Instructions for the task>
Nothing other than the lines from the one containing "[281,400,379,495]" through the last line of the data below should be output, each reproduced exactly.

Supplied data>
###

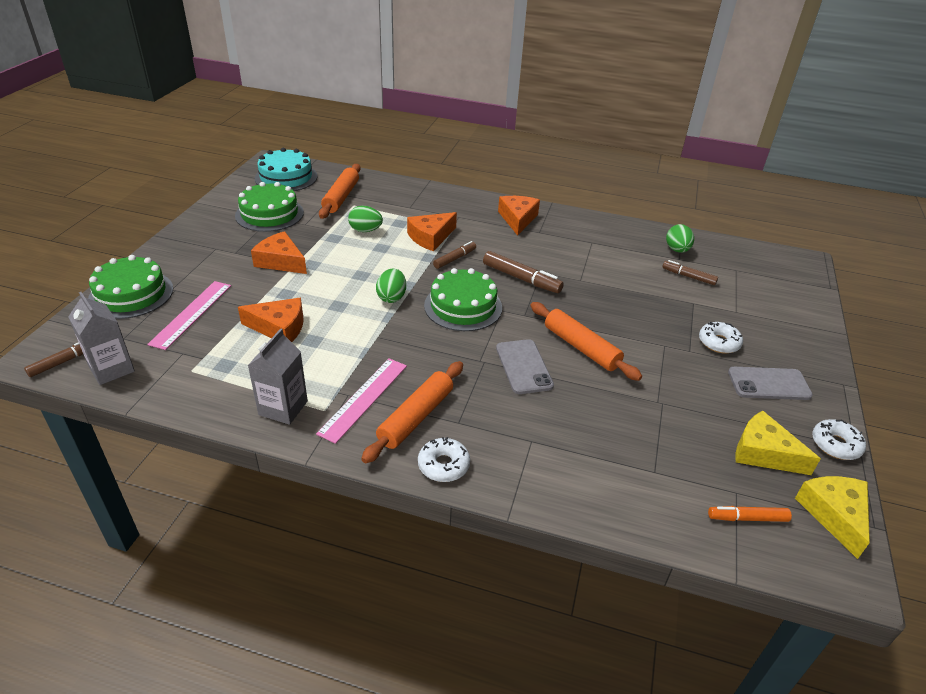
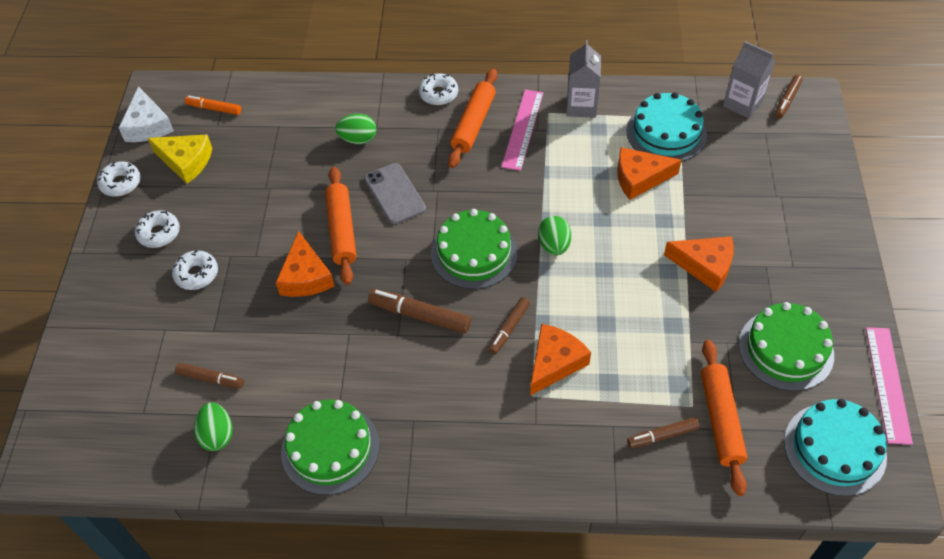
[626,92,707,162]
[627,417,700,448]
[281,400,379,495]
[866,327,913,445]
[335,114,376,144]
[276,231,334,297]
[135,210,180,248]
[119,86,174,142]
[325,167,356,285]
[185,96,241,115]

###

Exercise answer>
[281,400,379,495]
[866,327,913,445]
[335,114,376,144]
[276,231,334,297]
[135,210,180,248]
[119,86,174,142]
[325,167,356,285]
[185,96,241,115]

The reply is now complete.